■ EXERCISE ■
Set down every line of the data, unchanged and complete.

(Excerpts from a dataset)

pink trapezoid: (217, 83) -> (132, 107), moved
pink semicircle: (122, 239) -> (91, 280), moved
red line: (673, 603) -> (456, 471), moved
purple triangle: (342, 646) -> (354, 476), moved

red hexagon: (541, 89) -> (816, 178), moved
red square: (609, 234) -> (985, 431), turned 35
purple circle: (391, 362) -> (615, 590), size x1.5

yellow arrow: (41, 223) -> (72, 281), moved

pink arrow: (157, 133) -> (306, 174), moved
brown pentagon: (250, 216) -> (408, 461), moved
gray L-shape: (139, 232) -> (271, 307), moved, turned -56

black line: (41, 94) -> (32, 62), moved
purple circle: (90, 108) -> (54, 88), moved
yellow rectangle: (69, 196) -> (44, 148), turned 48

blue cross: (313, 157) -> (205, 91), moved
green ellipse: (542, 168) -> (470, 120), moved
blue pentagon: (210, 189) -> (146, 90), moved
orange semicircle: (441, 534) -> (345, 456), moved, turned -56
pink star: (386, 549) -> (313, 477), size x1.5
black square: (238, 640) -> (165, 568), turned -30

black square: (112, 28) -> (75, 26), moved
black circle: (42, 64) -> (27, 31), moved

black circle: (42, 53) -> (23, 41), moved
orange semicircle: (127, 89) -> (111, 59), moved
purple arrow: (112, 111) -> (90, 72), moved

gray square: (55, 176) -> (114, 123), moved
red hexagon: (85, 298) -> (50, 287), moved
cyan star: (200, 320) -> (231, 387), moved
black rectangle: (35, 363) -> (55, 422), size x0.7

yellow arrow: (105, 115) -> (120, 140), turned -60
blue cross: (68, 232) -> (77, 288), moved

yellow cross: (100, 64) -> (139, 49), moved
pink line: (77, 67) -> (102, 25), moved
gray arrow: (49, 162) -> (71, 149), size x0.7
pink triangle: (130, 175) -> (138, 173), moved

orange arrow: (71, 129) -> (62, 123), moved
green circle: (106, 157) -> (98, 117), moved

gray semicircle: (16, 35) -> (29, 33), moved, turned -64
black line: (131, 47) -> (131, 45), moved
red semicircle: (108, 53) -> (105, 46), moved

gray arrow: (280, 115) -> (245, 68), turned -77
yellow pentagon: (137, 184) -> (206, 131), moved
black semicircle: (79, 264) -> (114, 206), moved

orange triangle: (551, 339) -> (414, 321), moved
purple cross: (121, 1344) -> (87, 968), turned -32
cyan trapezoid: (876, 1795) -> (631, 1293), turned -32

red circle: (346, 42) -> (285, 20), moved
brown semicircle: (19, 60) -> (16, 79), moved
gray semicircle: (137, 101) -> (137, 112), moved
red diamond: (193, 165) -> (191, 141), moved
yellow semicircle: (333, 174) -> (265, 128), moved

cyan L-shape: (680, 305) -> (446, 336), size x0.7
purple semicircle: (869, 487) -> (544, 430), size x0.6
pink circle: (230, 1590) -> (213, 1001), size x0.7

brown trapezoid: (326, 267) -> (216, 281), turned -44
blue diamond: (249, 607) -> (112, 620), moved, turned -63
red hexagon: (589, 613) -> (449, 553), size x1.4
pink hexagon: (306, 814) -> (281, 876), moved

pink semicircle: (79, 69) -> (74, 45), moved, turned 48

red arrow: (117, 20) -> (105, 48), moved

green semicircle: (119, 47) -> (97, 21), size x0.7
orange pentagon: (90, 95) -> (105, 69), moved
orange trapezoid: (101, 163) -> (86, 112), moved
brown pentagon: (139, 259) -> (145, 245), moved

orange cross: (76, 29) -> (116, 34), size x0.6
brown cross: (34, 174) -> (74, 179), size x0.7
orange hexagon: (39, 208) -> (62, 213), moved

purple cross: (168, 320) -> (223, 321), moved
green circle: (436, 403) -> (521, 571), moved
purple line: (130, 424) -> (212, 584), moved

■ ANSWER TO THE PROBLEM ■
pink trapezoid: (217, 83) -> (132, 107), moved
pink semicircle: (122, 239) -> (91, 280), moved
red line: (673, 603) -> (456, 471), moved
purple triangle: (342, 646) -> (354, 476), moved

red hexagon: (541, 89) -> (816, 178), moved
red square: (609, 234) -> (985, 431), turned 35
purple circle: (391, 362) -> (615, 590), size x1.5

yellow arrow: (41, 223) -> (72, 281), moved

pink arrow: (157, 133) -> (306, 174), moved
brown pentagon: (250, 216) -> (408, 461), moved
gray L-shape: (139, 232) -> (271, 307), moved, turned -56

black line: (41, 94) -> (32, 62), moved
purple circle: (90, 108) -> (54, 88), moved
yellow rectangle: (69, 196) -> (44, 148), turned 48

blue cross: (313, 157) -> (205, 91), moved
green ellipse: (542, 168) -> (470, 120), moved
blue pentagon: (210, 189) -> (146, 90), moved
orange semicircle: (441, 534) -> (345, 456), moved, turned -56
pink star: (386, 549) -> (313, 477), size x1.5
black square: (238, 640) -> (165, 568), turned -30

black square: (112, 28) -> (75, 26), moved
black circle: (42, 64) -> (27, 31), moved

black circle: (42, 53) -> (23, 41), moved
orange semicircle: (127, 89) -> (111, 59), moved
purple arrow: (112, 111) -> (90, 72), moved

gray square: (55, 176) -> (114, 123), moved
red hexagon: (85, 298) -> (50, 287), moved
cyan star: (200, 320) -> (231, 387), moved
black rectangle: (35, 363) -> (55, 422), size x0.7

yellow arrow: (105, 115) -> (120, 140), turned -60
blue cross: (68, 232) -> (77, 288), moved

yellow cross: (100, 64) -> (139, 49), moved
pink line: (77, 67) -> (102, 25), moved
gray arrow: (49, 162) -> (71, 149), size x0.7
pink triangle: (130, 175) -> (138, 173), moved

orange arrow: (71, 129) -> (62, 123), moved
green circle: (106, 157) -> (98, 117), moved

gray semicircle: (16, 35) -> (29, 33), moved, turned -64
black line: (131, 47) -> (131, 45), moved
red semicircle: (108, 53) -> (105, 46), moved

gray arrow: (280, 115) -> (245, 68), turned -77
yellow pentagon: (137, 184) -> (206, 131), moved
black semicircle: (79, 264) -> (114, 206), moved

orange triangle: (551, 339) -> (414, 321), moved
purple cross: (121, 1344) -> (87, 968), turned -32
cyan trapezoid: (876, 1795) -> (631, 1293), turned -32

red circle: (346, 42) -> (285, 20), moved
brown semicircle: (19, 60) -> (16, 79), moved
gray semicircle: (137, 101) -> (137, 112), moved
red diamond: (193, 165) -> (191, 141), moved
yellow semicircle: (333, 174) -> (265, 128), moved

cyan L-shape: (680, 305) -> (446, 336), size x0.7
purple semicircle: (869, 487) -> (544, 430), size x0.6
pink circle: (230, 1590) -> (213, 1001), size x0.7

brown trapezoid: (326, 267) -> (216, 281), turned -44
blue diamond: (249, 607) -> (112, 620), moved, turned -63
red hexagon: (589, 613) -> (449, 553), size x1.4
pink hexagon: (306, 814) -> (281, 876), moved

pink semicircle: (79, 69) -> (74, 45), moved, turned 48

red arrow: (117, 20) -> (105, 48), moved

green semicircle: (119, 47) -> (97, 21), size x0.7
orange pentagon: (90, 95) -> (105, 69), moved
orange trapezoid: (101, 163) -> (86, 112), moved
brown pentagon: (139, 259) -> (145, 245), moved

orange cross: (76, 29) -> (116, 34), size x0.6
brown cross: (34, 174) -> (74, 179), size x0.7
orange hexagon: (39, 208) -> (62, 213), moved

purple cross: (168, 320) -> (223, 321), moved
green circle: (436, 403) -> (521, 571), moved
purple line: (130, 424) -> (212, 584), moved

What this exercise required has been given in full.